| DESCRIPTION OF THE TASK |
Restate the data word for word and leave the images out.

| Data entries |
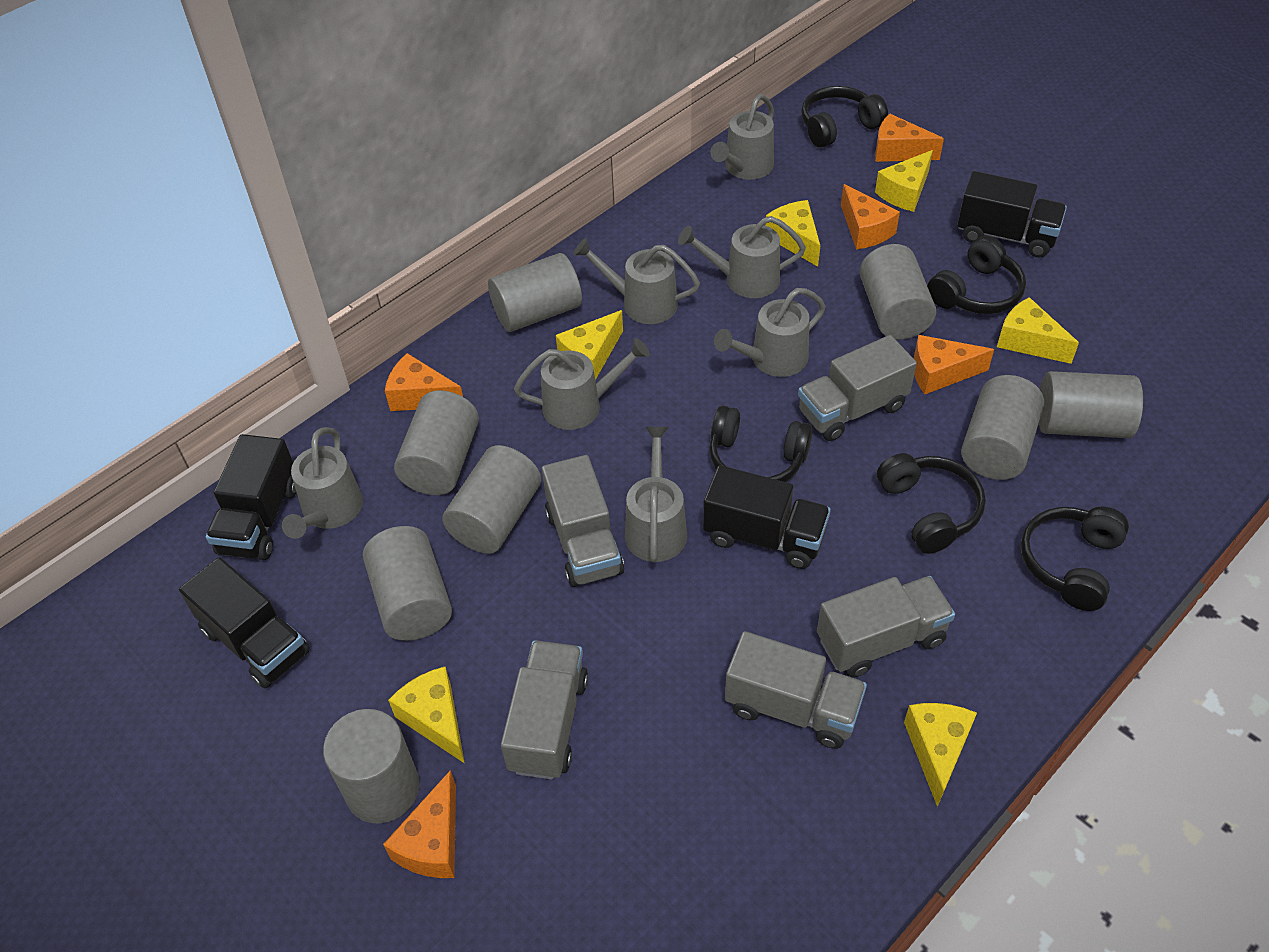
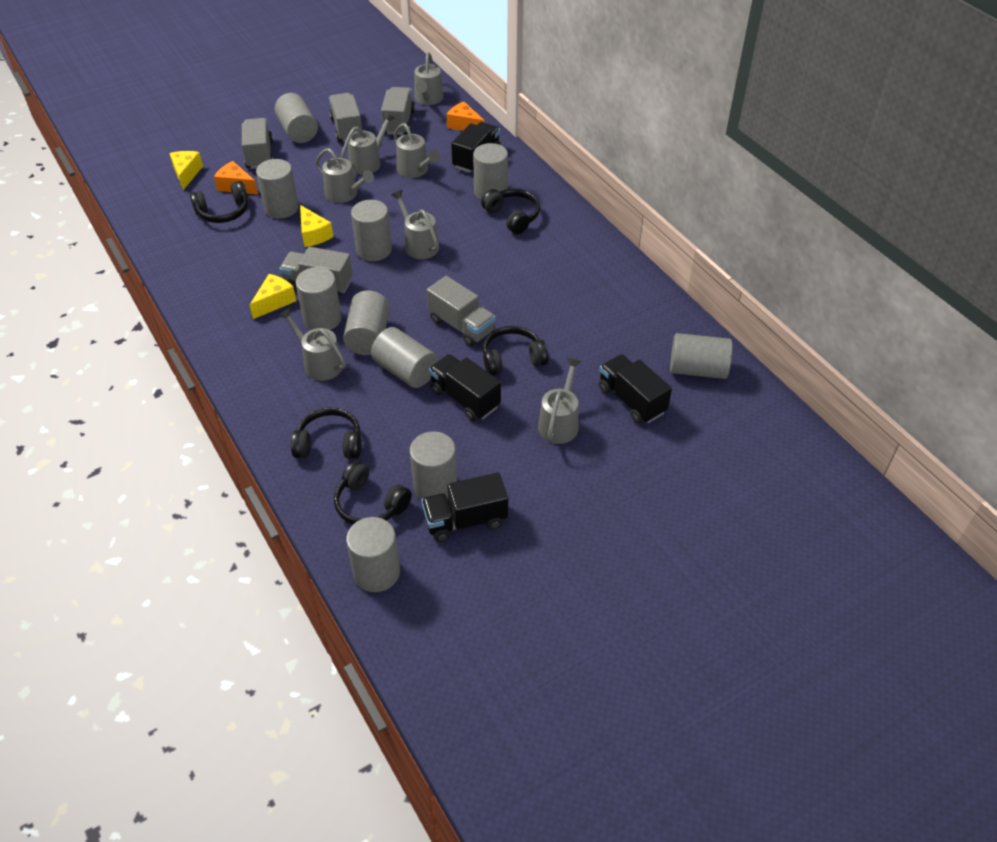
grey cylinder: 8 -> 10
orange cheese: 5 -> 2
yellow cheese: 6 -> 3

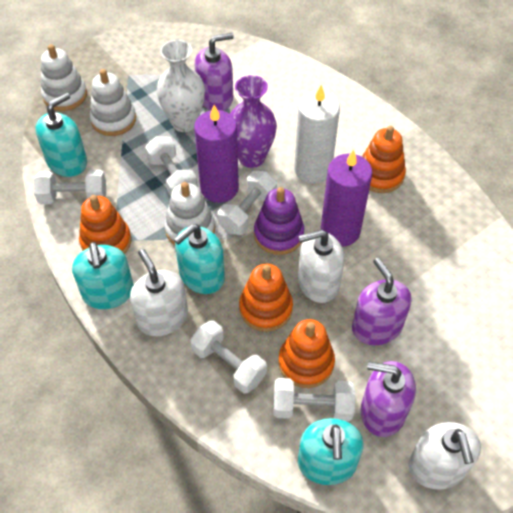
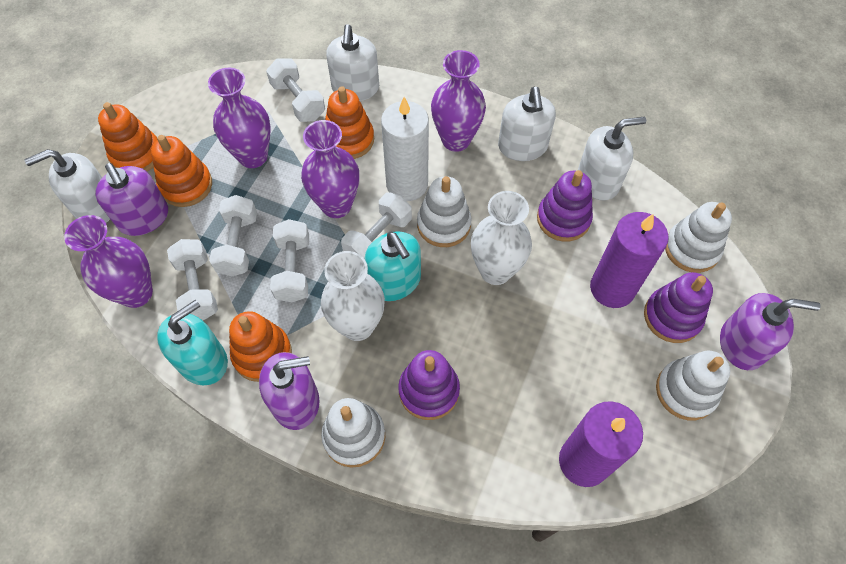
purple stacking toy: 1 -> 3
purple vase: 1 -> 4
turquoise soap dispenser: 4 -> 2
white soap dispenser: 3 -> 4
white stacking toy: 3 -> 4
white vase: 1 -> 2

| OUTPUT OF THE TASK |
grey cylinder: 8 -> 10
orange cheese: 5 -> 2
yellow cheese: 6 -> 3

purple stacking toy: 1 -> 3
purple vase: 1 -> 4
turquoise soap dispenser: 4 -> 2
white soap dispenser: 3 -> 4
white stacking toy: 3 -> 4
white vase: 1 -> 2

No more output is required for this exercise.